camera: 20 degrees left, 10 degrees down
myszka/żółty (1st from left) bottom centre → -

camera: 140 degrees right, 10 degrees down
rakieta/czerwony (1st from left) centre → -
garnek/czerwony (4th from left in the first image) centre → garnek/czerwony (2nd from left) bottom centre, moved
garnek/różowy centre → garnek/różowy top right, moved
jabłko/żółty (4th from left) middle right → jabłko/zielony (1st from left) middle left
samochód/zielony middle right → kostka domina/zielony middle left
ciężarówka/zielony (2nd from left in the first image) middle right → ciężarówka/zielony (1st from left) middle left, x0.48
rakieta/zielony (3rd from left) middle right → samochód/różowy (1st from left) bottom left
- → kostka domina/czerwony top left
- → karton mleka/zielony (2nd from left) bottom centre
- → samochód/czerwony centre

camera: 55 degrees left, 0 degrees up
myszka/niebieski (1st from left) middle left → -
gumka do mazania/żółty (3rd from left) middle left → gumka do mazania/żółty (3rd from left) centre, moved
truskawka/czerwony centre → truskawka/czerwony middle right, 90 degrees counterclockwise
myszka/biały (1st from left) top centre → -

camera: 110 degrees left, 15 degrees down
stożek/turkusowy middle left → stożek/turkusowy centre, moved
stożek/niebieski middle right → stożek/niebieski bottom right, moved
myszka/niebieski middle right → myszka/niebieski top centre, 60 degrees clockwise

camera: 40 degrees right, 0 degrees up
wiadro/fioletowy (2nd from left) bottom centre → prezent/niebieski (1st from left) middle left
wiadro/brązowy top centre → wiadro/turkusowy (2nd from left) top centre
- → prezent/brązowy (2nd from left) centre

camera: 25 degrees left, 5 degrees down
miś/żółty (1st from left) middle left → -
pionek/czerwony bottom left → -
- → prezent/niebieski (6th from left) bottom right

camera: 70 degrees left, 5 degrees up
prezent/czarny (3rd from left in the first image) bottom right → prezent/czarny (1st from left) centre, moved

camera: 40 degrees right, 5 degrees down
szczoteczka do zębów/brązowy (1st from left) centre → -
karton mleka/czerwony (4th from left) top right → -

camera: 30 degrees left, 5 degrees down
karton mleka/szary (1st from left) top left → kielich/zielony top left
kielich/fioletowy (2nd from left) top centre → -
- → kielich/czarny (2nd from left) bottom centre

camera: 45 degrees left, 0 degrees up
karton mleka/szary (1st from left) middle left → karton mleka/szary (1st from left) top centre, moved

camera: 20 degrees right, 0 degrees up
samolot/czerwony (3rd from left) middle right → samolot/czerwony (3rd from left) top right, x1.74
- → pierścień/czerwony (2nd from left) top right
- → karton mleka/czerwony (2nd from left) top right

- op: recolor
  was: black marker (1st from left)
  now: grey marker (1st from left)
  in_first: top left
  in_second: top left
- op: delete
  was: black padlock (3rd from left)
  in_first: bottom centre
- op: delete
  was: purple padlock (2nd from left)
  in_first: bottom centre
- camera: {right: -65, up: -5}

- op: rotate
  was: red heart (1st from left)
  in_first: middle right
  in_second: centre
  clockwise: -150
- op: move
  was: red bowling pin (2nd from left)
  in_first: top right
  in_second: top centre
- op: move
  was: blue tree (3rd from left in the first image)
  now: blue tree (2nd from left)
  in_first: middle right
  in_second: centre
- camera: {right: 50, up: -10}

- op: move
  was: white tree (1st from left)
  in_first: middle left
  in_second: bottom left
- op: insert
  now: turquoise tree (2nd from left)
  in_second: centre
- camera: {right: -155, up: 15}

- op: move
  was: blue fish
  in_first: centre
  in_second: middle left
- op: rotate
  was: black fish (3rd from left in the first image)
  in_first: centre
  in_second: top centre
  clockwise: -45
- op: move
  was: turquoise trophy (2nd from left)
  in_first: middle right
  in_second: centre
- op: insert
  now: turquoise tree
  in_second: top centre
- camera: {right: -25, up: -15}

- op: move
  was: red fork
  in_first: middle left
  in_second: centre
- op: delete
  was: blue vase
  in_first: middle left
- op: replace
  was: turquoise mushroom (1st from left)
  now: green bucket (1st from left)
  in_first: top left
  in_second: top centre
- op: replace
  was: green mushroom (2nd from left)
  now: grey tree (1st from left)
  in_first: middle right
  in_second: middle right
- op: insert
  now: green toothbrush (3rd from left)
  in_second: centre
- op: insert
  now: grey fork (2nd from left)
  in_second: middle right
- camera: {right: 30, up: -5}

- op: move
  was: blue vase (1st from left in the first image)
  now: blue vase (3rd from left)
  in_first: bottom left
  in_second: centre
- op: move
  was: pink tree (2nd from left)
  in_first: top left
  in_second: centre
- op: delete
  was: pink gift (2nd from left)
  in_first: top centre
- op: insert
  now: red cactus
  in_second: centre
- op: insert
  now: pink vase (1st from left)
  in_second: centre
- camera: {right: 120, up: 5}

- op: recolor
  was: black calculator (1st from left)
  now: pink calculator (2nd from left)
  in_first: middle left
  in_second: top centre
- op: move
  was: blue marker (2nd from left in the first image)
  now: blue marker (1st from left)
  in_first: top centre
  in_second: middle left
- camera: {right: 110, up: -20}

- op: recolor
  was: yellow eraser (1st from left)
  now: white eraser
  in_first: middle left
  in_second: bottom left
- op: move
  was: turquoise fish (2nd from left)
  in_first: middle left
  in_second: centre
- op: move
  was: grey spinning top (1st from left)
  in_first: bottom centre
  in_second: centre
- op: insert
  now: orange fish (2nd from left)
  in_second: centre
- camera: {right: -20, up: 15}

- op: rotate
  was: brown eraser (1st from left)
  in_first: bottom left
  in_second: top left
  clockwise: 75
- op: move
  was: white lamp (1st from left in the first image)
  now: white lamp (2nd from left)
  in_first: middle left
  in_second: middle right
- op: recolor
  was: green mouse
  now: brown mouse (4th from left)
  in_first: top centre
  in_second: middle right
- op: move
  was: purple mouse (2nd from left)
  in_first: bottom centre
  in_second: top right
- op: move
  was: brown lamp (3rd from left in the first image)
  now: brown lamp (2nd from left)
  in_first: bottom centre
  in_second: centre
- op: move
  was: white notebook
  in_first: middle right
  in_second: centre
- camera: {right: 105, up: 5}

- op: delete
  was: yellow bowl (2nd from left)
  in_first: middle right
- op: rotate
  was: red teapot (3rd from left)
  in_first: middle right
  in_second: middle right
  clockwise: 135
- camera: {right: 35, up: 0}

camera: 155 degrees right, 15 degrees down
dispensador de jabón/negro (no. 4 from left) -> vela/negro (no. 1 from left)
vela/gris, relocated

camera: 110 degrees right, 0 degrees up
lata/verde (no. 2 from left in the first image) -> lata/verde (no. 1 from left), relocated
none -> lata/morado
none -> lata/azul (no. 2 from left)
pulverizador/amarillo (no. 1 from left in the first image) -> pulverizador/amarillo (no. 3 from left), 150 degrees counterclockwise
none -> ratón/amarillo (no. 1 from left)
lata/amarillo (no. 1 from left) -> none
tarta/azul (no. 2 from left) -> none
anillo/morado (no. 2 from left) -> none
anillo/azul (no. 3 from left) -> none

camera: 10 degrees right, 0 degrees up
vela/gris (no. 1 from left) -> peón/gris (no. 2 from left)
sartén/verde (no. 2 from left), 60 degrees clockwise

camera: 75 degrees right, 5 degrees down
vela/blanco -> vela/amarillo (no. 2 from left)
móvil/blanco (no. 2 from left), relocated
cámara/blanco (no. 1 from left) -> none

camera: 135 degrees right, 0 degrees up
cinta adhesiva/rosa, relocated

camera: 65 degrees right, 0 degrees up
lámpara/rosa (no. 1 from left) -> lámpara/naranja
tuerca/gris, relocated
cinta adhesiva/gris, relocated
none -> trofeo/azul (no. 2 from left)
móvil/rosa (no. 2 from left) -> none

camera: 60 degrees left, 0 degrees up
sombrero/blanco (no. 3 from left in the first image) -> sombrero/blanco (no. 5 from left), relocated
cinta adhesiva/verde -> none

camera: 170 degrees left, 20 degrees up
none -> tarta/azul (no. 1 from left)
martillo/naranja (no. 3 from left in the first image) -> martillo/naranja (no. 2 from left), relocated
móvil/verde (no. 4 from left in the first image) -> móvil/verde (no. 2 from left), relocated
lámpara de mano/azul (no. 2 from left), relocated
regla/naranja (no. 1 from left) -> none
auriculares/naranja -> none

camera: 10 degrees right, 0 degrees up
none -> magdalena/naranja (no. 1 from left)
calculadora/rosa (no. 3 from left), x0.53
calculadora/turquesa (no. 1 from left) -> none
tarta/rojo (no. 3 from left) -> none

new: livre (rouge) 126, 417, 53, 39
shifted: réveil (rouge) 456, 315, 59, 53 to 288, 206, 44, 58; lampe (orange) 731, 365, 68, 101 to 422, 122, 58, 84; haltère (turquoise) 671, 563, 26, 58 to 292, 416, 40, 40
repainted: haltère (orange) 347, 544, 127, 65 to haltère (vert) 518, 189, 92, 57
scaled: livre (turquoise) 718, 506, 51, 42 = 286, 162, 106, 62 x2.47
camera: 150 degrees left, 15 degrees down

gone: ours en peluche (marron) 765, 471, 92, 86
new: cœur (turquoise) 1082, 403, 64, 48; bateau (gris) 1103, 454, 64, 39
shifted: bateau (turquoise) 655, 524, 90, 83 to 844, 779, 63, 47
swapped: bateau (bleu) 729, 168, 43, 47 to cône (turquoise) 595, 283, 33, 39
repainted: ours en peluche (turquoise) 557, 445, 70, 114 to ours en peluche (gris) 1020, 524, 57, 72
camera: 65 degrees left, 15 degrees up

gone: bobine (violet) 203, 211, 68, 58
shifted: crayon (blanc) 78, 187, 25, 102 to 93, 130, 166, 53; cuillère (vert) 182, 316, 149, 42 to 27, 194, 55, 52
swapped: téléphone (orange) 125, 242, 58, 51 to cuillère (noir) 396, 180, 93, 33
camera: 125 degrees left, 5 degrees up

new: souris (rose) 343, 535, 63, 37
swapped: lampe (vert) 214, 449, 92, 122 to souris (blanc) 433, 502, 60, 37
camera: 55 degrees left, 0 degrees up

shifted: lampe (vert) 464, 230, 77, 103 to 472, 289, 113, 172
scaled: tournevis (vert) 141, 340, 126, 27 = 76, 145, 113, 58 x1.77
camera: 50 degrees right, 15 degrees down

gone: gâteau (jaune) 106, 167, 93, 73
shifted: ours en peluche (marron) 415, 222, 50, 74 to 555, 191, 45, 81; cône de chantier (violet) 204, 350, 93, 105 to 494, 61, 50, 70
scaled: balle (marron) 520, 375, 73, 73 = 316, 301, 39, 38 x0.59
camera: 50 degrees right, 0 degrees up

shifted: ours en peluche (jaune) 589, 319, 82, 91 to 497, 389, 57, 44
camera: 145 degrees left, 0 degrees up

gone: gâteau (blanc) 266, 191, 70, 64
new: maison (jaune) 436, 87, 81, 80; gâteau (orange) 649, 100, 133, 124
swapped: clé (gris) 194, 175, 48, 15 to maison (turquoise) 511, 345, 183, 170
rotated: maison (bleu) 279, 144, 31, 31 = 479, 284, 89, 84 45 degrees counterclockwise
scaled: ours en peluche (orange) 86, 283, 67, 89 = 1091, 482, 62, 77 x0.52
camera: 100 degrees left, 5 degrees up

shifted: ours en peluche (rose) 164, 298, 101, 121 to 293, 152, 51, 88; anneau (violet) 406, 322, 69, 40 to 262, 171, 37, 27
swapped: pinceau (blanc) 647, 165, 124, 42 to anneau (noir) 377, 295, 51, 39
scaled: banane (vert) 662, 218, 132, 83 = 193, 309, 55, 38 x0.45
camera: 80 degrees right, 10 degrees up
----------------------------------------
WHAT IS EXPECTED — When you come to the line containing "gumka do mazania/żółty (3rd from left) middle", give it and stop; before that, repeat each line of the material exactly from the first one.

YOUR SOLUTION —
camera: 20 degrees left, 10 degrees down
myszka/żółty (1st from left) bottom centre → -

camera: 140 degrees right, 10 degrees down
rakieta/czerwony (1st from left) centre → -
garnek/czerwony (4th from left in the first image) centre → garnek/czerwony (2nd from left) bottom centre, moved
garnek/różowy centre → garnek/różowy top right, moved
jabłko/żółty (4th from left) middle right → jabłko/zielony (1st from left) middle left
samochód/zielony middle right → kostka domina/zielony middle left
ciężarówka/zielony (2nd from left in the first image) middle right → ciężarówka/zielony (1st from left) middle left, x0.48
rakieta/zielony (3rd from left) middle right → samochód/różowy (1st from left) bottom left
- → kostka domina/czerwony top left
- → karton mleka/zielony (2nd from left) bottom centre
- → samochód/czerwony centre

camera: 55 degrees left, 0 degrees up
myszka/niebieski (1st from left) middle left → -
gumka do mazania/żółty (3rd from left) middle left → gumka do mazania/żółty (3rd from left) centre, moved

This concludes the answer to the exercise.